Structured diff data
=== Begin Enclosure ===

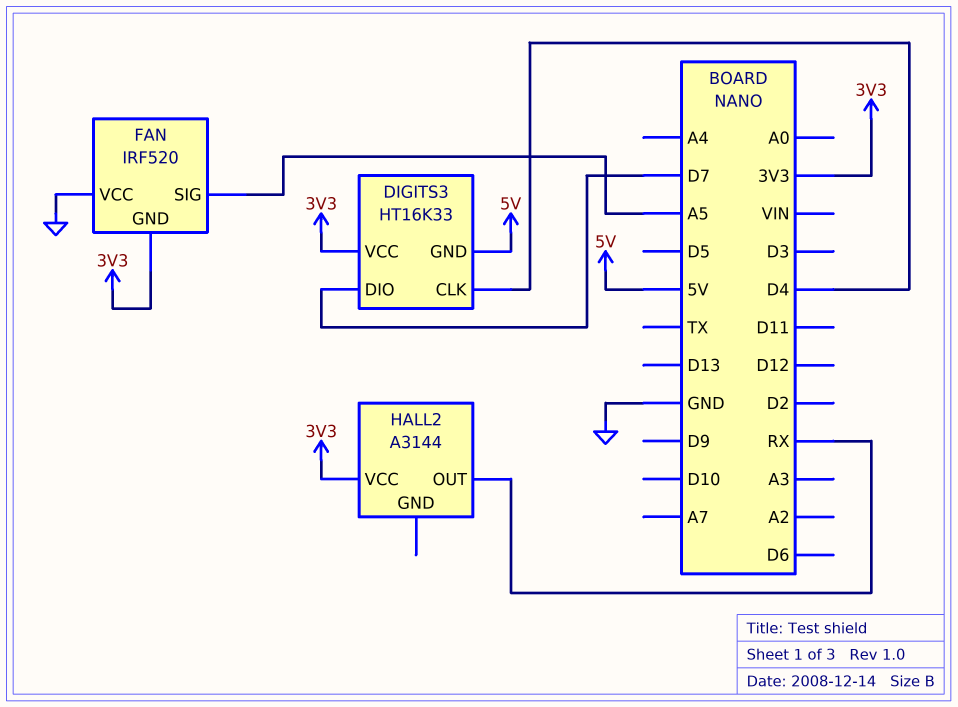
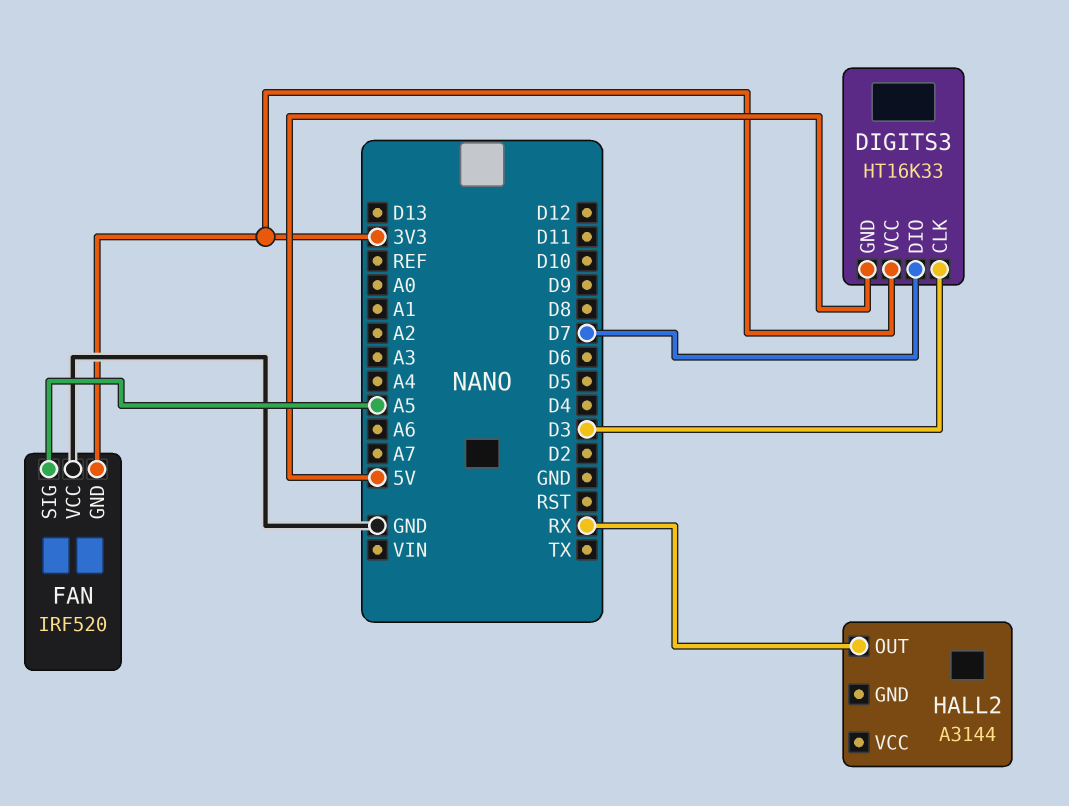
DIGITS3 pin CLK: D4 -> D3
HALL2 pin VCC: 3V3 -> none

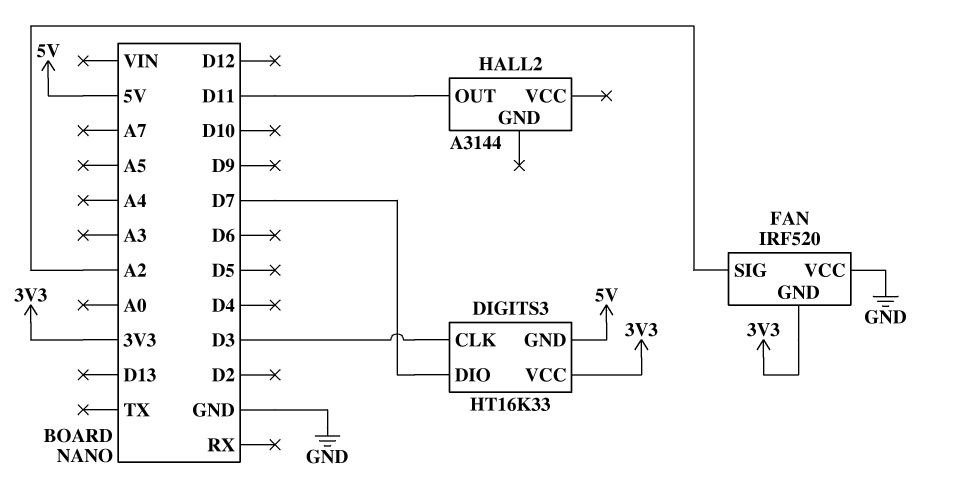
FAN pin SIG: A5 -> A2
HALL2 pin OUT: RX -> D11

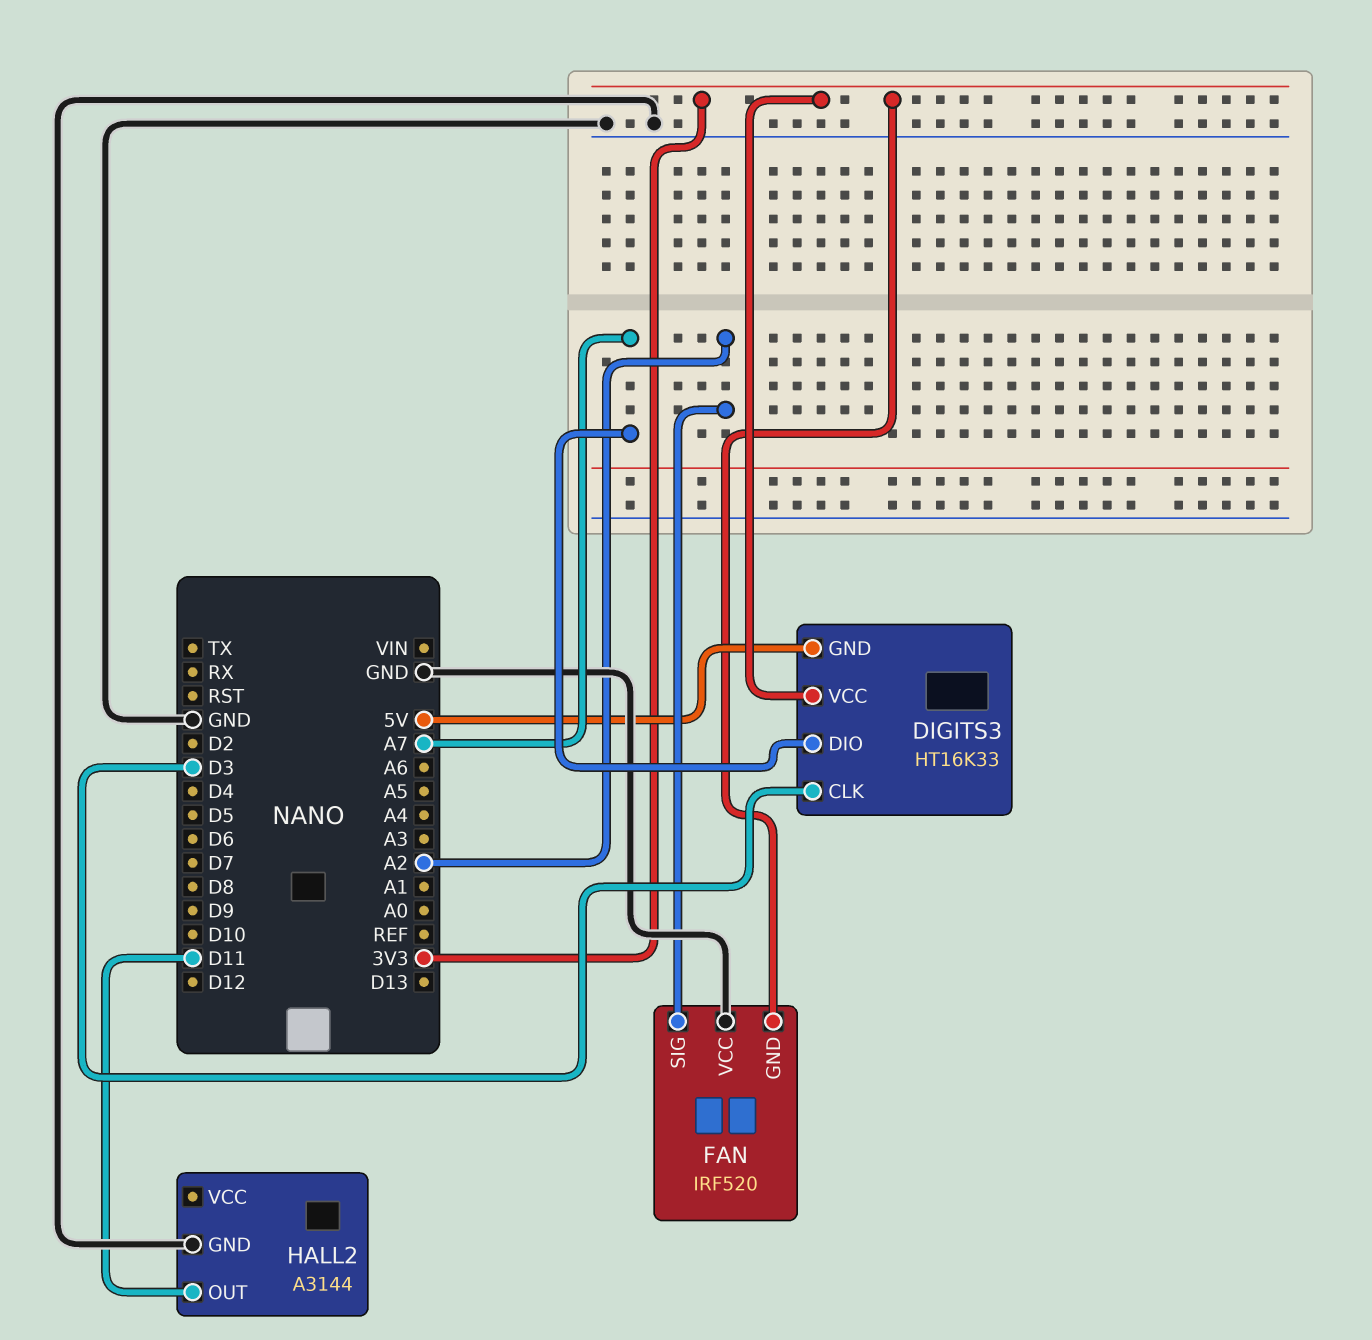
DIGITS3 pin DIO: D7 -> A7
HALL2 pin GND: none -> GND

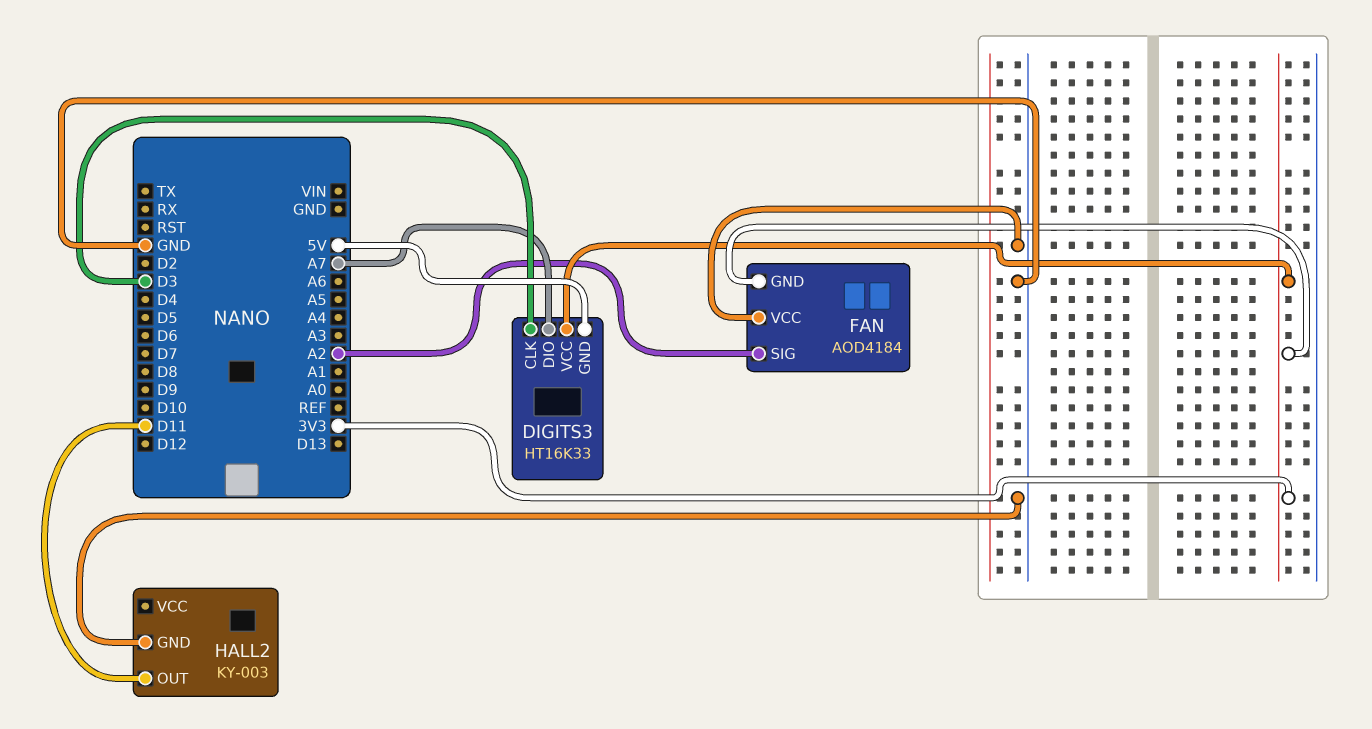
FAN: IRF520 -> AOD4184
HALL2: A3144 -> KY-003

=== End Enclosure ===

[Problem]
Read through the entries, then copy every line where the string "none" is found.

[Answer to this exercise]
HALL2 pin VCC: 3V3 -> none
HALL2 pin GND: none -> GND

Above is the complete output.